• [Records supplied]:
....
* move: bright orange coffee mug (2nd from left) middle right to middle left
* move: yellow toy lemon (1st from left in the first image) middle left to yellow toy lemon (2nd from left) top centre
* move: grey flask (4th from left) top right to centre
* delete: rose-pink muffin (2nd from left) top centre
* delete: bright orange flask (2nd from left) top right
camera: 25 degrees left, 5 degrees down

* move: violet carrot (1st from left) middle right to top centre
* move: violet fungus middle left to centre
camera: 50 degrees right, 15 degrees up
....
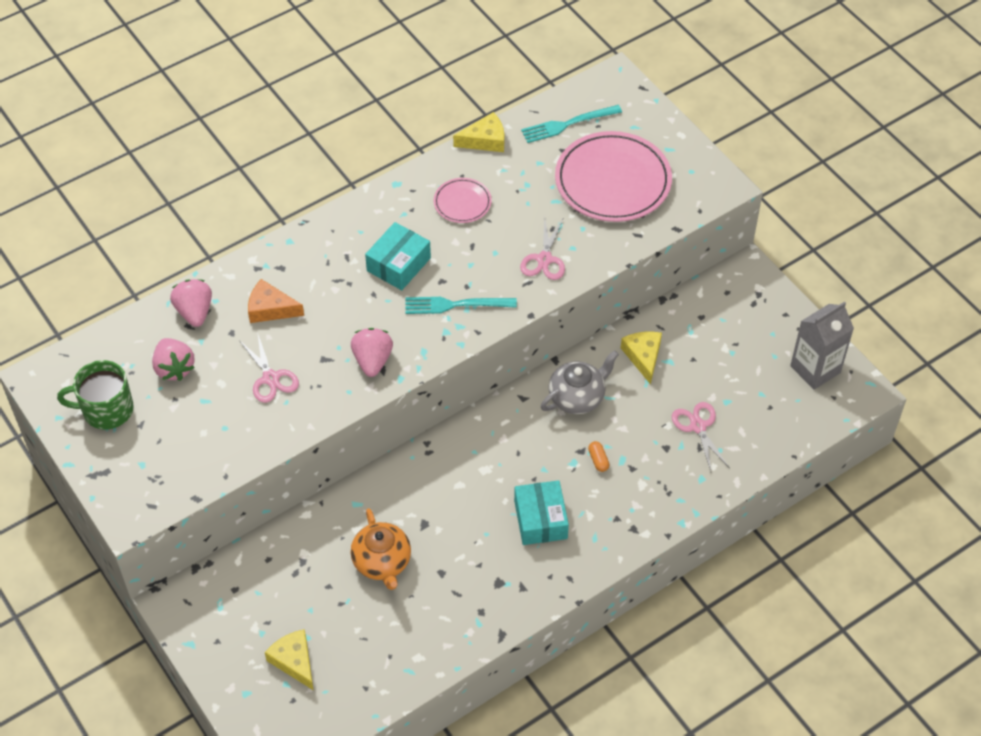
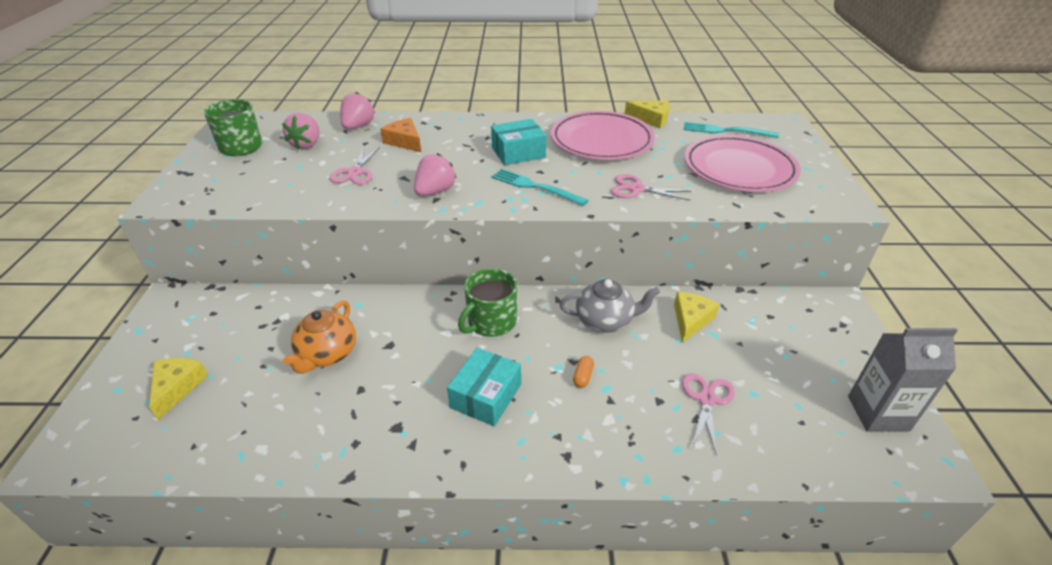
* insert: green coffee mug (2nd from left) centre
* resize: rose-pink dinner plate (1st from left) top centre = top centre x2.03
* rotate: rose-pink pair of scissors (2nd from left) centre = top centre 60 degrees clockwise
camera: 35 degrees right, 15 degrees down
....
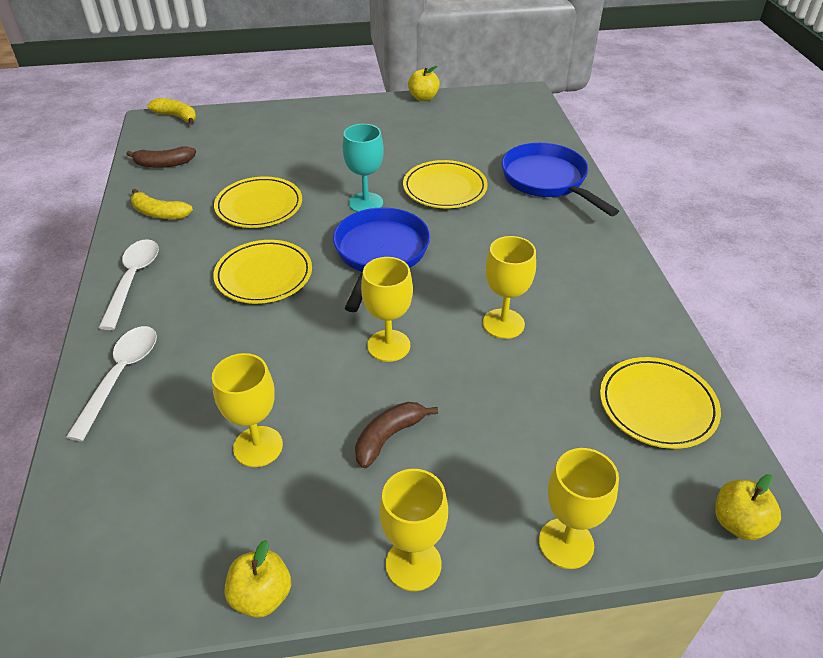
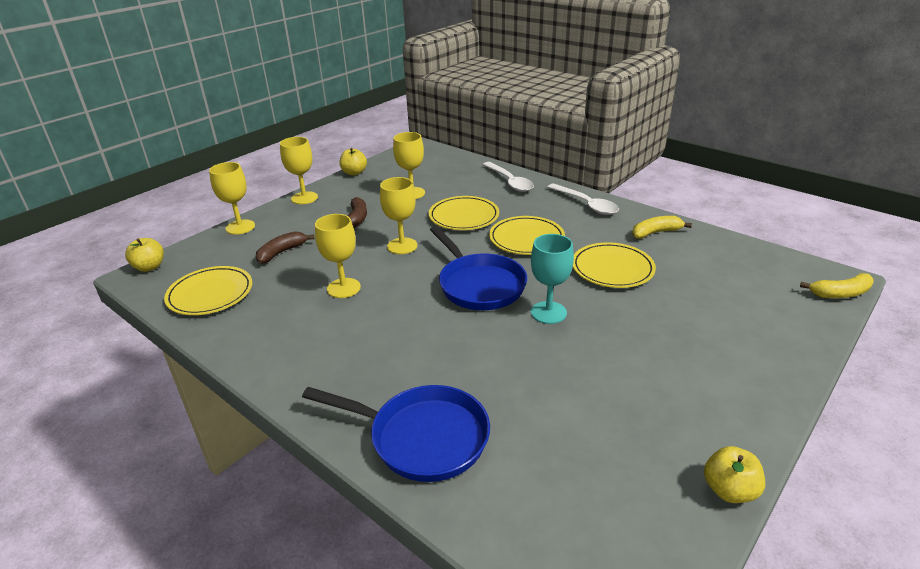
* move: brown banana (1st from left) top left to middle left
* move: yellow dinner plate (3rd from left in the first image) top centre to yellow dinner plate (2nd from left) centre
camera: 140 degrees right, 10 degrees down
....
• [What the task asks]: Search the preceding listing for "delete" and extract every line where it is found.

• [The completed task]:
* delete: rose-pink muffin (2nd from left) top centre
* delete: bright orange flask (2nd from left) top right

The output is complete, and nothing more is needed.